RAW DATA START

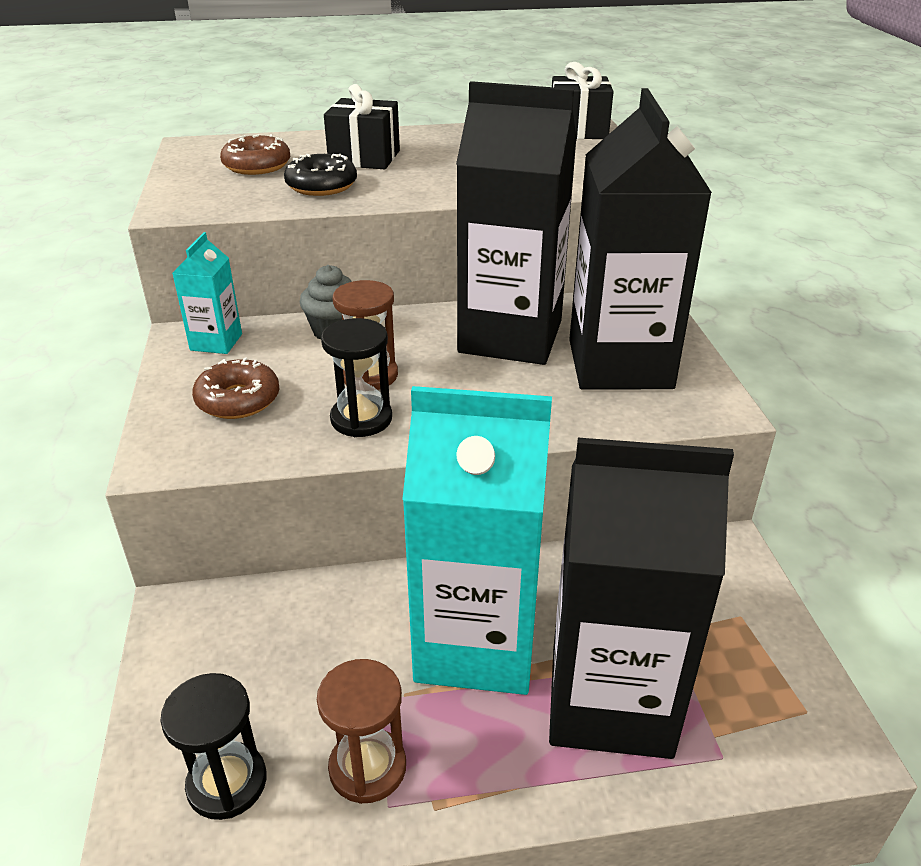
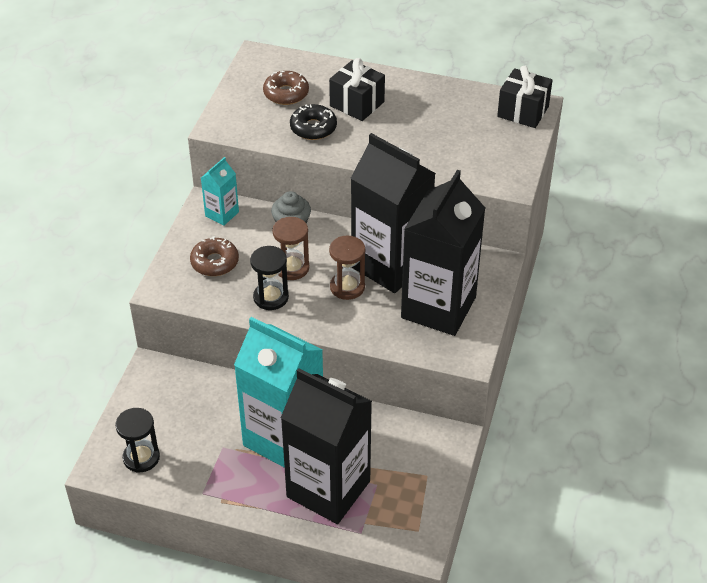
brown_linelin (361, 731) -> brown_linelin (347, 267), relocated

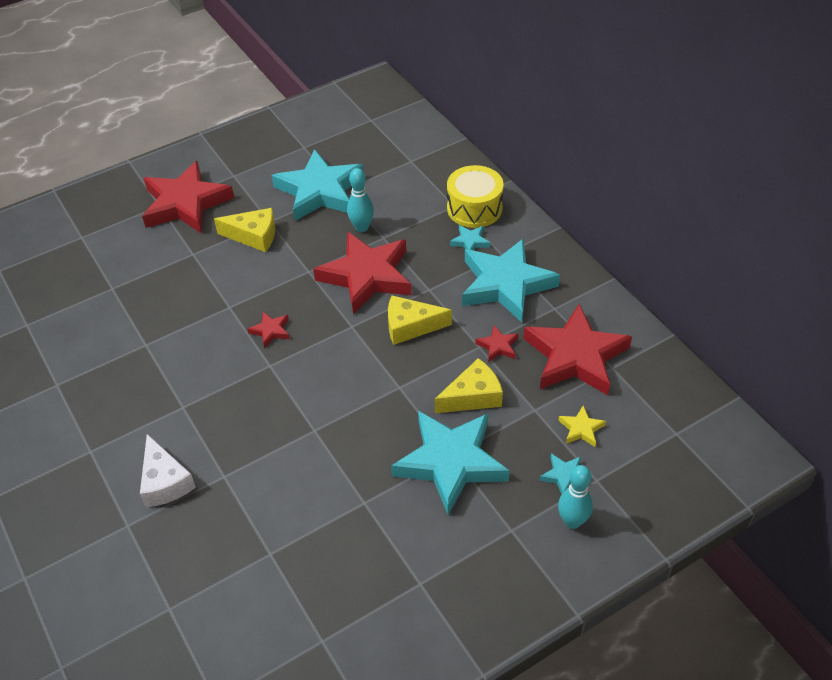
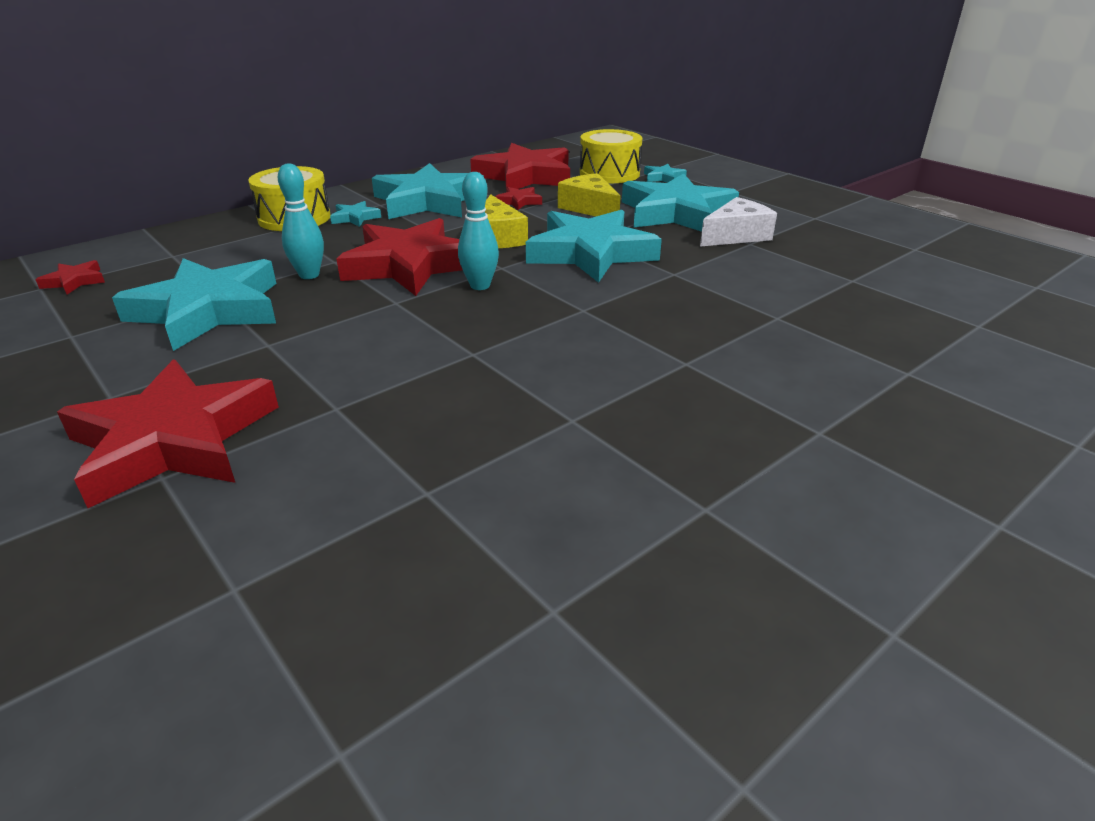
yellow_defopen (244, 230) -> none
none ->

RAW DATA END

ASSIGNED TASK
Once the pictures are dropped, please print every remaining line of the material verbatim.

RESULT
brown_linelin (361, 731) -> brown_linelin (347, 267), relocated

yellow_defopen (244, 230) -> none
none ->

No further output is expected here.